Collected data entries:
— begin —
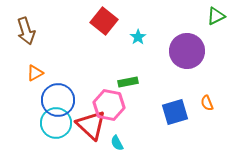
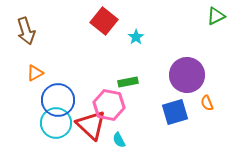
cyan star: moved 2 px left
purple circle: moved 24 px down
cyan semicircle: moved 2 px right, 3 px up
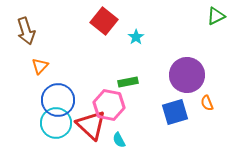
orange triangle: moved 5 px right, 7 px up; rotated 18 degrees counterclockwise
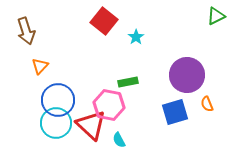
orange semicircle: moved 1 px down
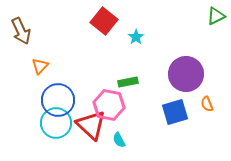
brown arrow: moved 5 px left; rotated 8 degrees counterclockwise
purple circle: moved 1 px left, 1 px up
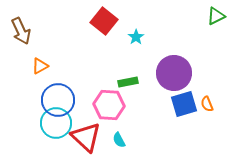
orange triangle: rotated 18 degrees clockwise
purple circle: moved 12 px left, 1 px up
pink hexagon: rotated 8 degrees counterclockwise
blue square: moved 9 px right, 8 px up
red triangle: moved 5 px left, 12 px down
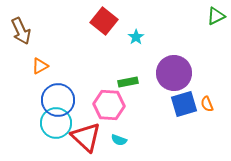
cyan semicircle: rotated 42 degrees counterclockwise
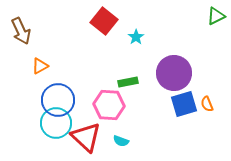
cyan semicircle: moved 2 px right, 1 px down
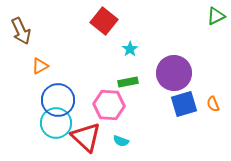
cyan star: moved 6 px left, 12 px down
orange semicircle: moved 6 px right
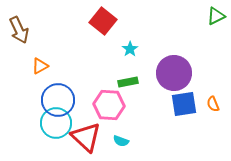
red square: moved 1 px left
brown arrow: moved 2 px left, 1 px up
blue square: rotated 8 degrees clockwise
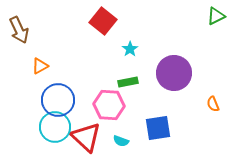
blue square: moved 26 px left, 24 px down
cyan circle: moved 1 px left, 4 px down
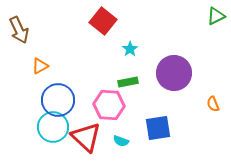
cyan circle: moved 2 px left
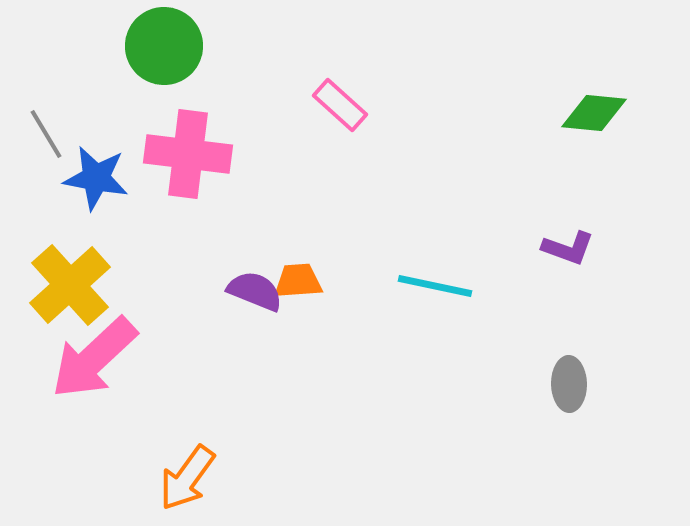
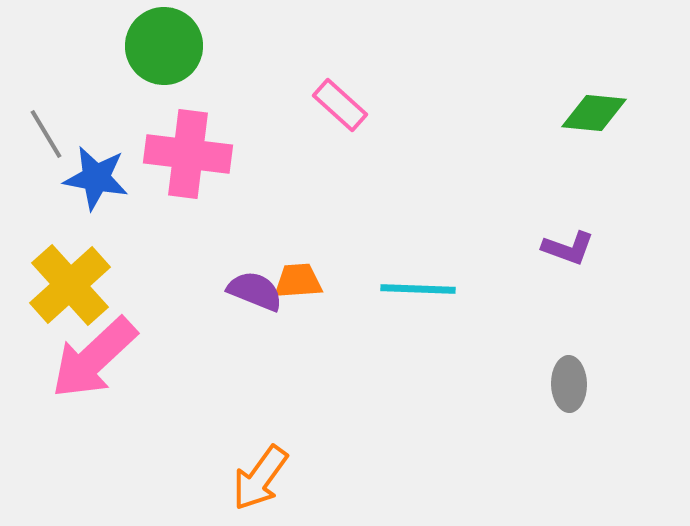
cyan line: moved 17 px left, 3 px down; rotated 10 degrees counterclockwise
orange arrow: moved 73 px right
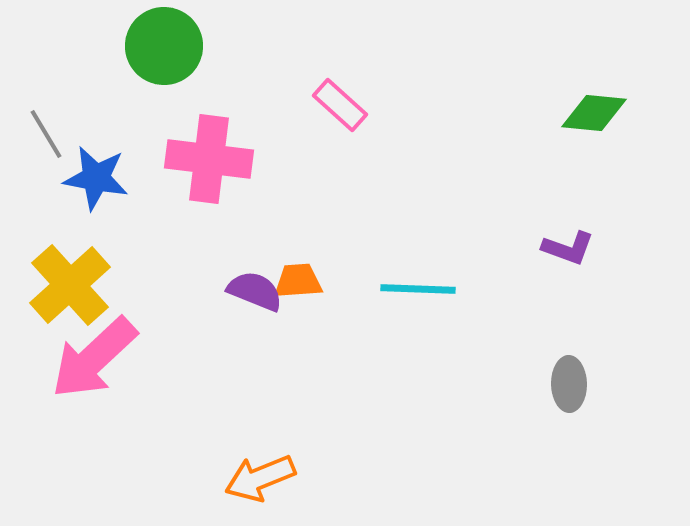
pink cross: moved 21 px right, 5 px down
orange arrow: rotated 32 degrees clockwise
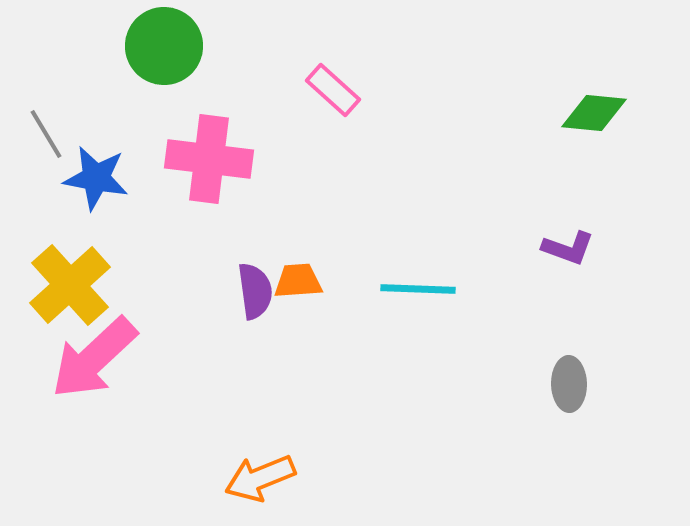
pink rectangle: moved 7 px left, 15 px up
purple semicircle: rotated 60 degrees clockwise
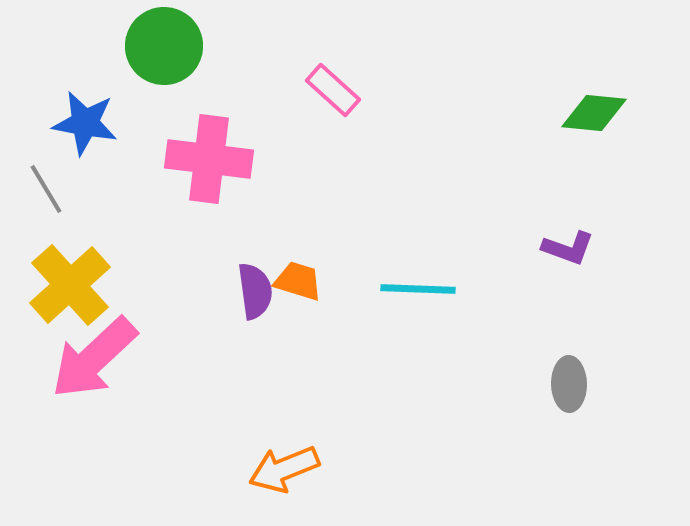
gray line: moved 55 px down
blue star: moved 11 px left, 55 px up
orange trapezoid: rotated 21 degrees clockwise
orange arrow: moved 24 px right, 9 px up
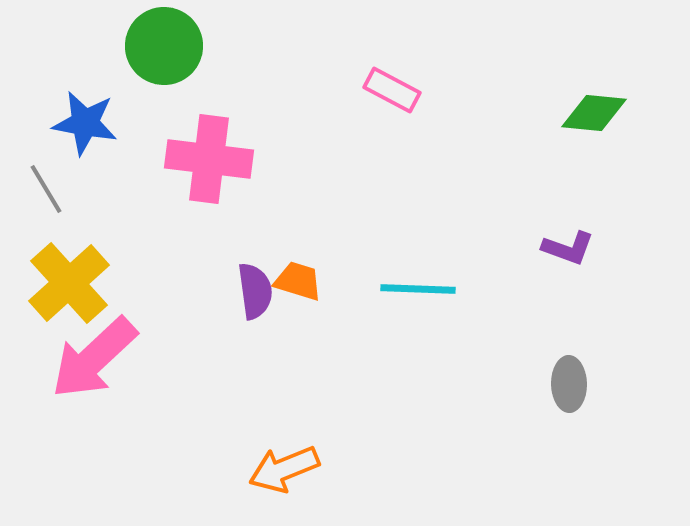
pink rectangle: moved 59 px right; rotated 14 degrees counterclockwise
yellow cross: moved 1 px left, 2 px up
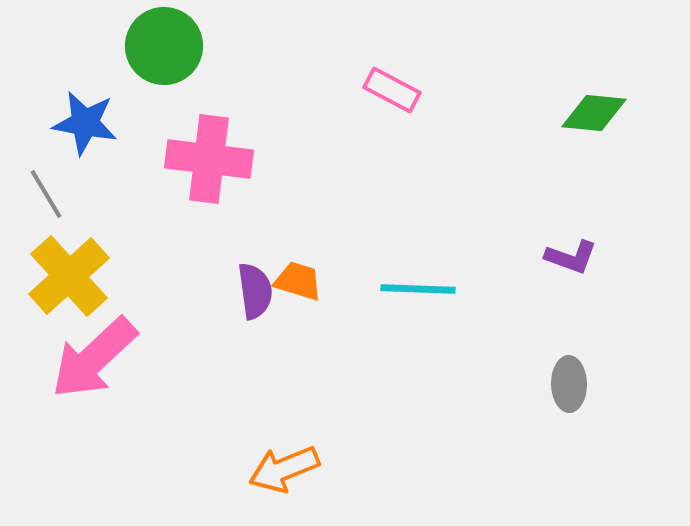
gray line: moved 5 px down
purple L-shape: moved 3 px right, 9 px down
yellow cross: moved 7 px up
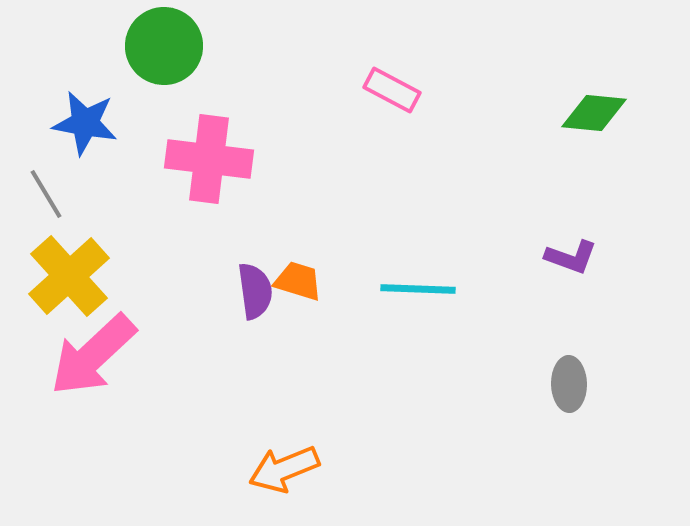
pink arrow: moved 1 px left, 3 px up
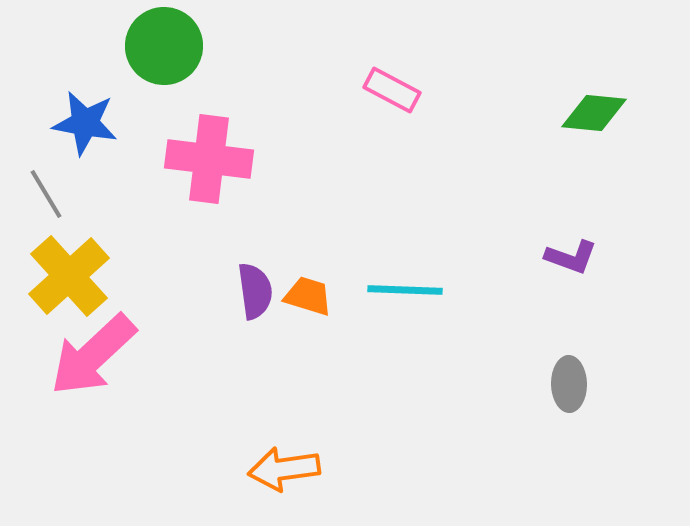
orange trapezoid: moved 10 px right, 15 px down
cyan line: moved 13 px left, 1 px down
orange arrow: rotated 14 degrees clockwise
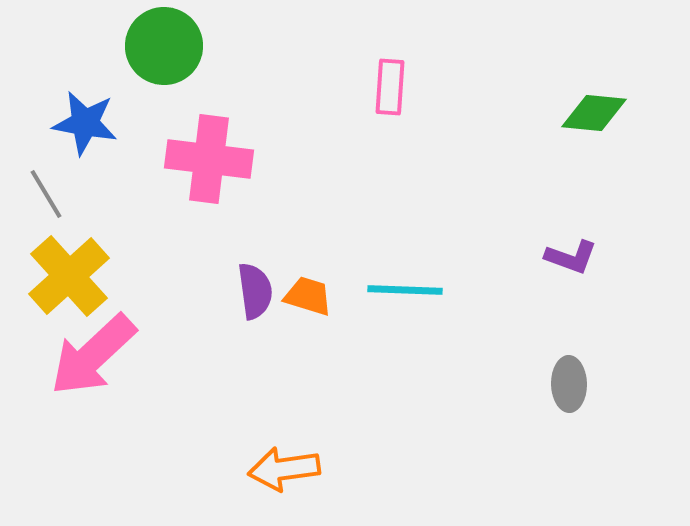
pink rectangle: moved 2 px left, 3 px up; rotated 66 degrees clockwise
— end —
## WHAT YOU HAVE TO DO
Please write out every line of the records above word for word, leaving out the pictures.

## ANSWER BELOW
cyan star: moved 2 px left
purple circle: moved 24 px down
cyan semicircle: moved 2 px right, 3 px up
orange triangle: moved 5 px right, 7 px up; rotated 18 degrees counterclockwise
orange semicircle: moved 1 px down
brown arrow: moved 5 px left; rotated 8 degrees counterclockwise
purple circle: moved 1 px left, 1 px up
orange triangle: rotated 18 degrees clockwise
purple circle: moved 12 px left, 1 px up
pink hexagon: rotated 8 degrees counterclockwise
blue square: moved 9 px right, 8 px up
red triangle: moved 5 px left, 12 px down
cyan semicircle: rotated 42 degrees counterclockwise
cyan semicircle: moved 2 px right, 1 px down
cyan star: moved 6 px left, 12 px down
orange semicircle: moved 6 px right
red square: moved 1 px left
brown arrow: moved 2 px left, 1 px up
blue square: rotated 8 degrees clockwise
blue square: moved 26 px left, 24 px down
cyan circle: moved 1 px left, 4 px down
cyan circle: moved 2 px left
cyan line: moved 17 px left, 3 px down; rotated 10 degrees counterclockwise
orange arrow: moved 73 px right
pink cross: moved 21 px right, 5 px down
orange arrow: rotated 32 degrees clockwise
pink rectangle: moved 7 px left, 15 px up
purple semicircle: rotated 60 degrees clockwise
gray line: moved 55 px down
blue star: moved 11 px left, 55 px up
orange trapezoid: rotated 21 degrees clockwise
orange arrow: moved 24 px right, 9 px up
pink rectangle: moved 59 px right; rotated 14 degrees counterclockwise
yellow cross: moved 1 px left, 2 px up
gray line: moved 5 px down
purple L-shape: moved 3 px right, 9 px down
yellow cross: moved 7 px up
pink arrow: moved 1 px left, 3 px up
orange trapezoid: moved 10 px right, 15 px down
cyan line: moved 13 px left, 1 px down
orange arrow: rotated 14 degrees clockwise
pink rectangle: moved 2 px left, 3 px up; rotated 66 degrees clockwise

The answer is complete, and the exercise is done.